• Aim of the task: Only the lines from the first line of the records through the line containing "Where the cône" belong in the answer. Copy them exactly.

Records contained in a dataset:
>>>>>

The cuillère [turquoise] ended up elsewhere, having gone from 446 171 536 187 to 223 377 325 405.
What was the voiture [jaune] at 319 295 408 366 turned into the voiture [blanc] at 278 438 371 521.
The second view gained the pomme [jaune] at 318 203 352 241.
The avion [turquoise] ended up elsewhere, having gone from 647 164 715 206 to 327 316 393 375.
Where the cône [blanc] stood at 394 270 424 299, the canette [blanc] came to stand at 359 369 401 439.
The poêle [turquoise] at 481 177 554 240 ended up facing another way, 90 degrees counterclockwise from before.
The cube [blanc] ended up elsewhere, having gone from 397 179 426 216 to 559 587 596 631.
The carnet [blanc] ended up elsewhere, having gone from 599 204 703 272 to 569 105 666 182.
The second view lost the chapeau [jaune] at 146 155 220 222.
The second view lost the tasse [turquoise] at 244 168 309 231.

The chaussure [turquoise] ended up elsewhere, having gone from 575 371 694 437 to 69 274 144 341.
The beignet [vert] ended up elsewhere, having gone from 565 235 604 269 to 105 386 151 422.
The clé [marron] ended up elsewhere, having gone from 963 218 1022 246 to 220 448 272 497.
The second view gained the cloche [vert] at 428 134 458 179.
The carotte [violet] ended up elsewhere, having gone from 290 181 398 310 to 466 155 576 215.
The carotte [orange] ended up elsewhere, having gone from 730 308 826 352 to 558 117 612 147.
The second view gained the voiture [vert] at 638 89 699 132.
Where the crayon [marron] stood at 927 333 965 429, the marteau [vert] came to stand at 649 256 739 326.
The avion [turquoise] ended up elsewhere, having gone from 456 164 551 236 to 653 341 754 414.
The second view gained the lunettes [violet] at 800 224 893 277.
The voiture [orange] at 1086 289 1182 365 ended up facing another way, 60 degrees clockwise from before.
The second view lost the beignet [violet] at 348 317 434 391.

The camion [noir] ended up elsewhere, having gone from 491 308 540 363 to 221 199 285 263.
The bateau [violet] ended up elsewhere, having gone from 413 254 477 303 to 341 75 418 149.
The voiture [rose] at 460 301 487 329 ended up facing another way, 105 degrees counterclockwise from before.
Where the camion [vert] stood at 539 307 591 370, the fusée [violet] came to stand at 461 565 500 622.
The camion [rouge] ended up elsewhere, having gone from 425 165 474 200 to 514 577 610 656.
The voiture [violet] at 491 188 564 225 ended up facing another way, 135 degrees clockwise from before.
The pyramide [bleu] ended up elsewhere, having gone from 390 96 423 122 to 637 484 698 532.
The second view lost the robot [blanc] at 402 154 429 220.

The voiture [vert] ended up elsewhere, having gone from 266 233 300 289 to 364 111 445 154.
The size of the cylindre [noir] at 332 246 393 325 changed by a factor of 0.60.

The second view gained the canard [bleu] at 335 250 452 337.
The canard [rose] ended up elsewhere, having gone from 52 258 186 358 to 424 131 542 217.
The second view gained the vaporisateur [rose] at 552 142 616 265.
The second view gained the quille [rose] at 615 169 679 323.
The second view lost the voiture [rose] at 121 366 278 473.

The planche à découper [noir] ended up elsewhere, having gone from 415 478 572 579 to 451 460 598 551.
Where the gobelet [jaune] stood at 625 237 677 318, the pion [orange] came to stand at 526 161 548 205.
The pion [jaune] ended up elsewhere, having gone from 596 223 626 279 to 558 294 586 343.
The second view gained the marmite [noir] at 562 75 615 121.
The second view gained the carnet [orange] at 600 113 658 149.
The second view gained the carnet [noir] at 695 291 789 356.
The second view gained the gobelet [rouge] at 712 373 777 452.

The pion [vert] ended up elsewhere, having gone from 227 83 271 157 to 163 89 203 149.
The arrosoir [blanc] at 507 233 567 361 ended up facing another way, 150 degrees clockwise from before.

<<<<<

• Response to this exercise:
The cuillère [turquoise] ended up elsewhere, having gone from 446 171 536 187 to 223 377 325 405.
What was the voiture [jaune] at 319 295 408 366 turned into the voiture [blanc] at 278 438 371 521.
The second view gained the pomme [jaune] at 318 203 352 241.
The avion [turquoise] ended up elsewhere, having gone from 647 164 715 206 to 327 316 393 375.
Where the cône [blanc] stood at 394 270 424 299, the canette [blanc] came to stand at 359 369 401 439.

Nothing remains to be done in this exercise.